* _STORED DATA_:
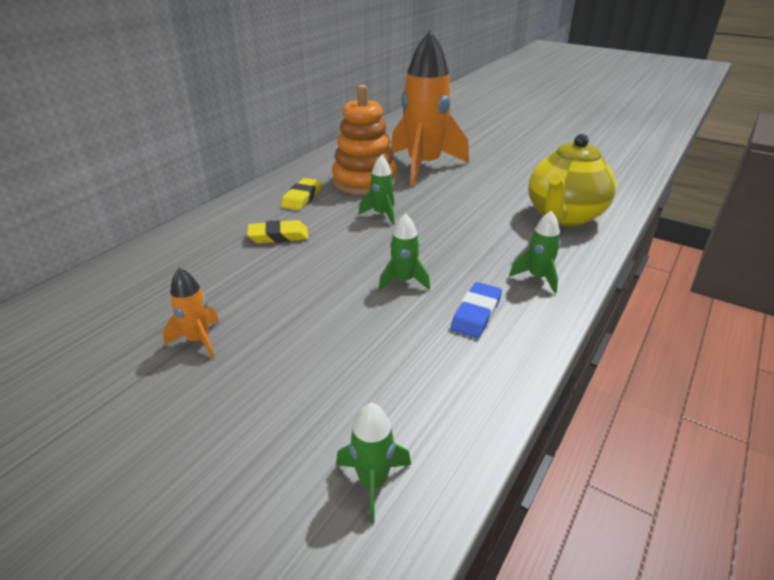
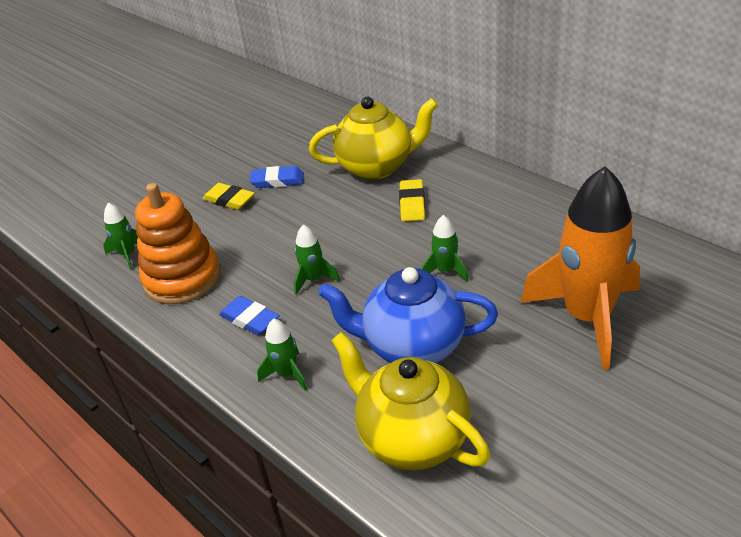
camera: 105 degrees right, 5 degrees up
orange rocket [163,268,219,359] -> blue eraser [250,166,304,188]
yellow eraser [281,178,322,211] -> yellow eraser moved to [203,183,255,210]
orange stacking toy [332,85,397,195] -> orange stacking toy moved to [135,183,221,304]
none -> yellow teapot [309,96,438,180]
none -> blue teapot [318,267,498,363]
...
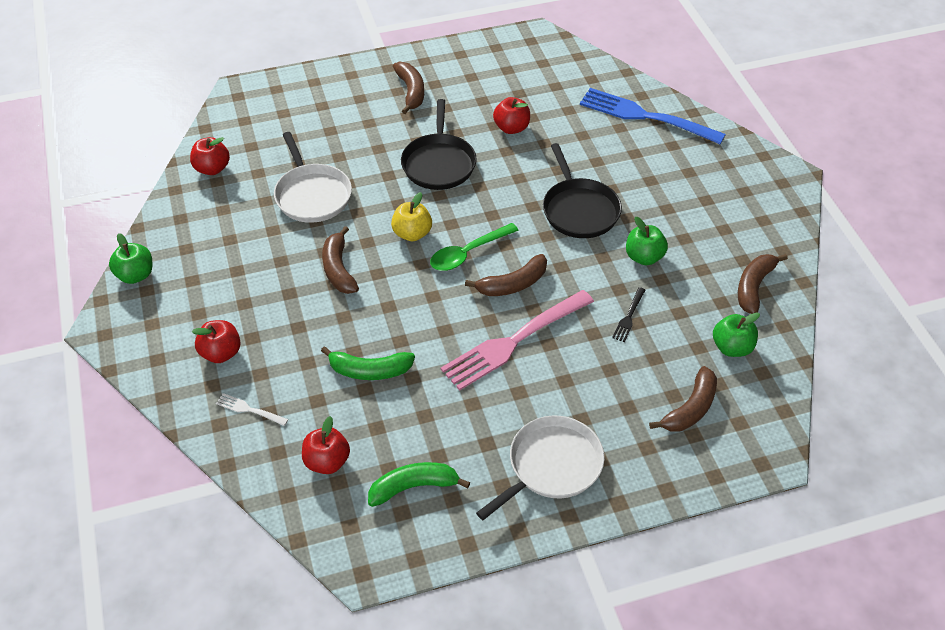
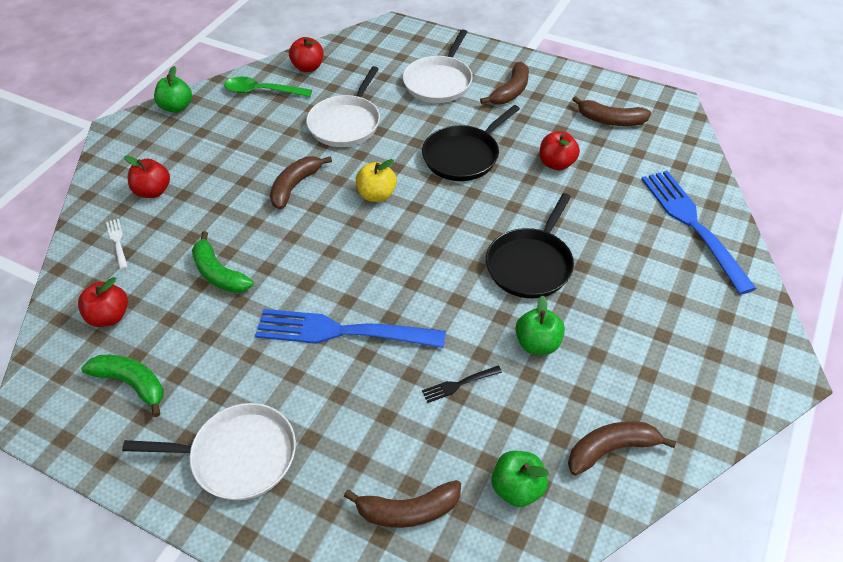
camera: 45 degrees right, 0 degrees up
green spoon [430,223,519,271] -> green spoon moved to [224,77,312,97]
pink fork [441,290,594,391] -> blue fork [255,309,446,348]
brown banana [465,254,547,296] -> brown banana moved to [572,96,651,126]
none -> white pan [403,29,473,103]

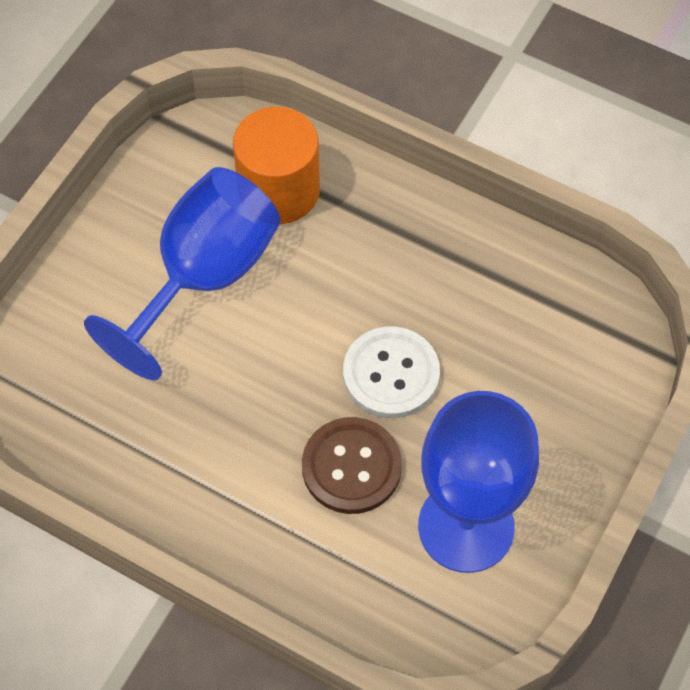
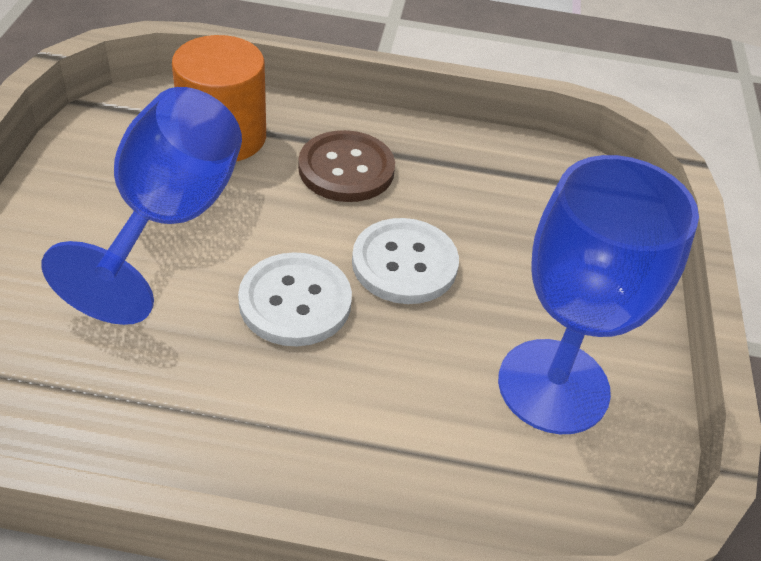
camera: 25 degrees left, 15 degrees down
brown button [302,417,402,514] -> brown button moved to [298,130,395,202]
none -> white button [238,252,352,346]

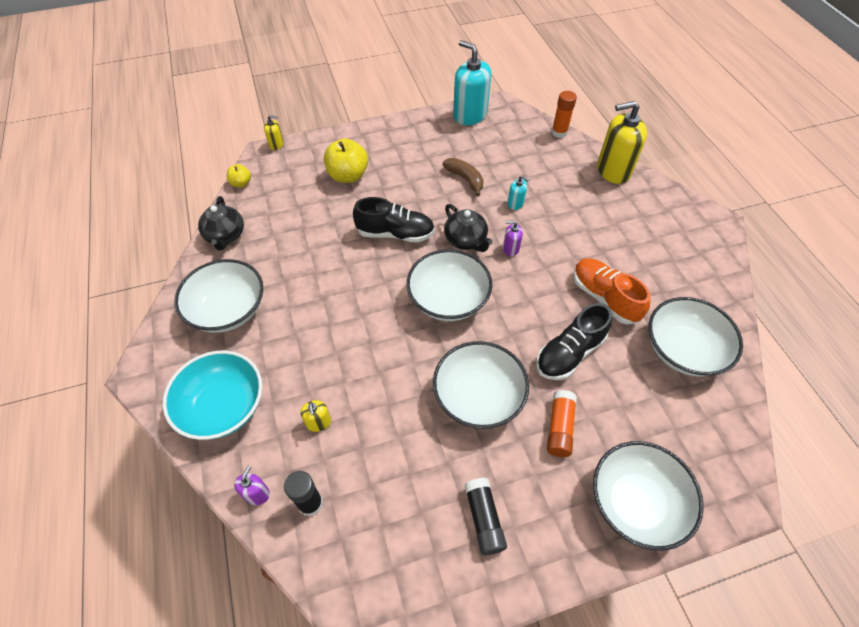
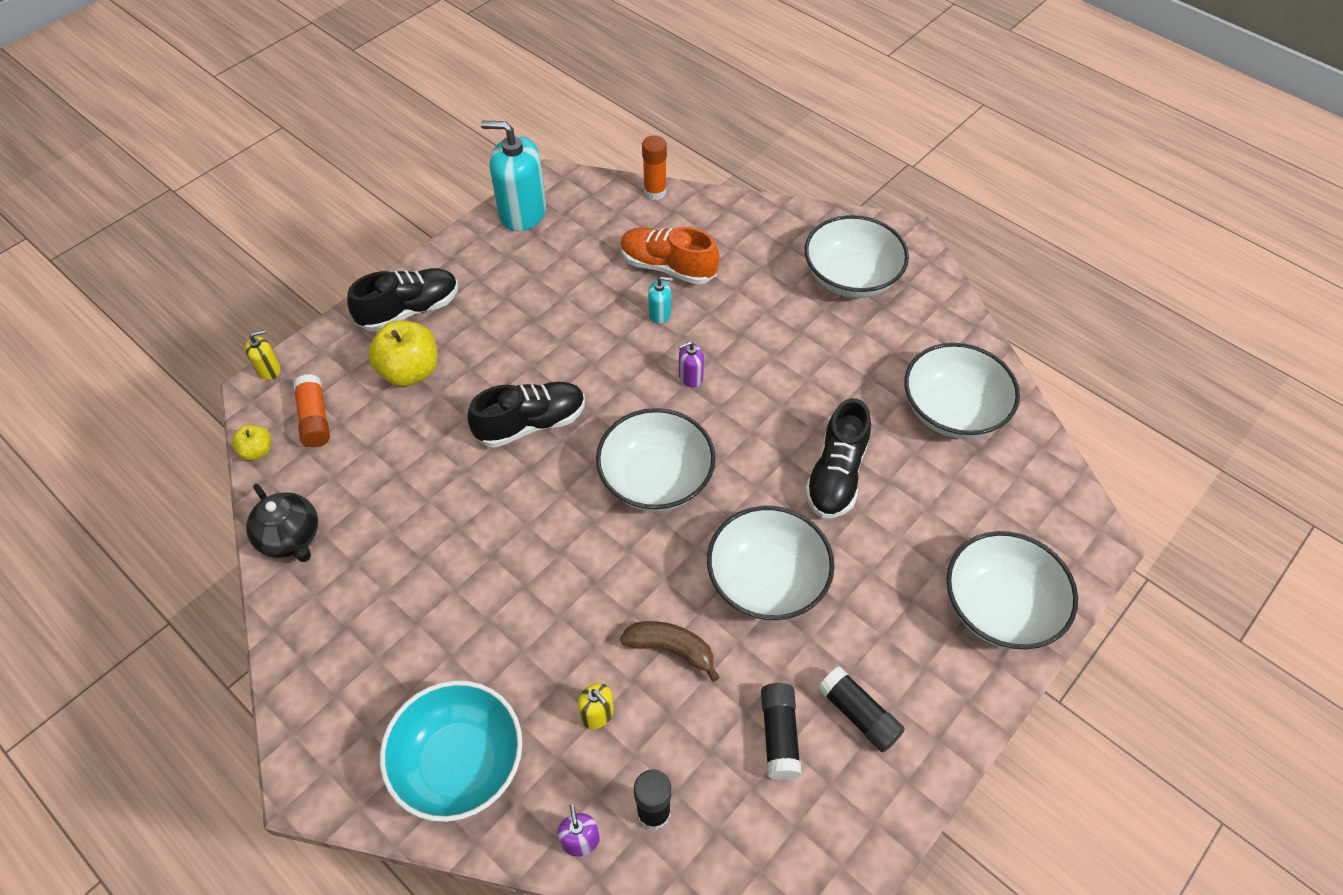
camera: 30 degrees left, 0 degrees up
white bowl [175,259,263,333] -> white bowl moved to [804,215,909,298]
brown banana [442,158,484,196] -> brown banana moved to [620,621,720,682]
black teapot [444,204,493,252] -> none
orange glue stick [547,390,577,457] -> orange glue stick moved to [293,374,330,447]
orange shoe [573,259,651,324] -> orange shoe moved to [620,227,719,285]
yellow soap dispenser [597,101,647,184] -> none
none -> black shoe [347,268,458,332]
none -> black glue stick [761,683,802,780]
...
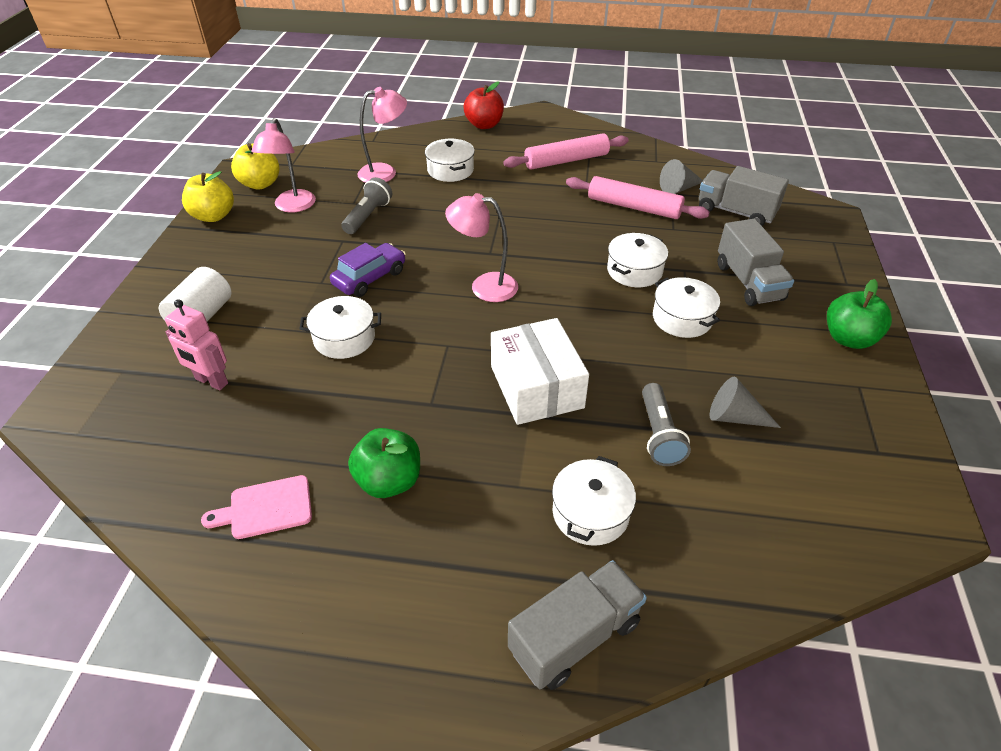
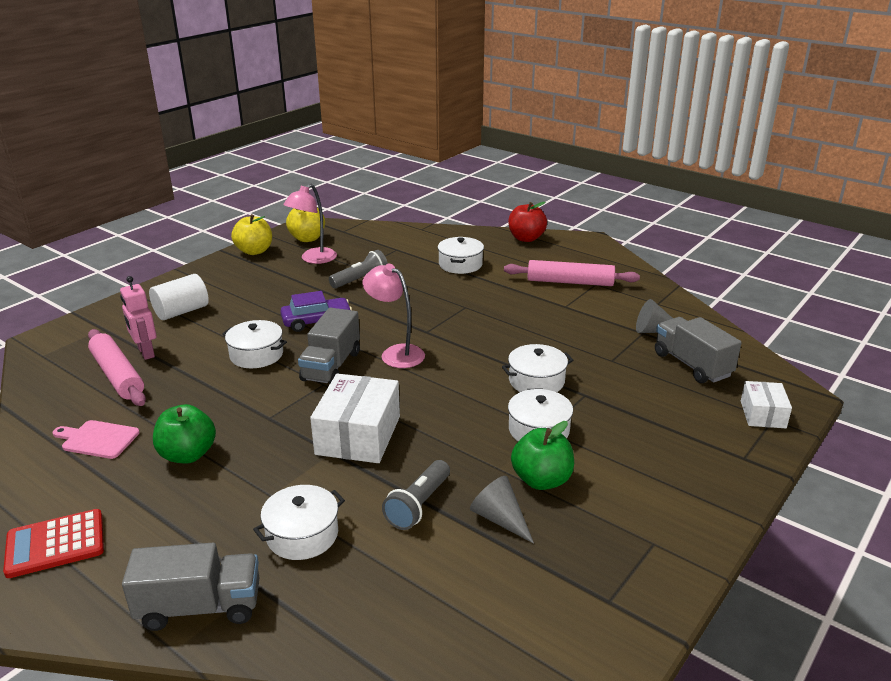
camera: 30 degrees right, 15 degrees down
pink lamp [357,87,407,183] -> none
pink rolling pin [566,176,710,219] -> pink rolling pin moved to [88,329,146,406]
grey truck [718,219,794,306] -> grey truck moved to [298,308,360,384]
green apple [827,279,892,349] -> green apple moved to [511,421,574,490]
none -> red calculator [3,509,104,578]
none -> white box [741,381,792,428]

* _YOUR OBJECTIVE_: Count the lines above that include the string "blue". Write only the number.

* _WRITTEN REPLY_: 3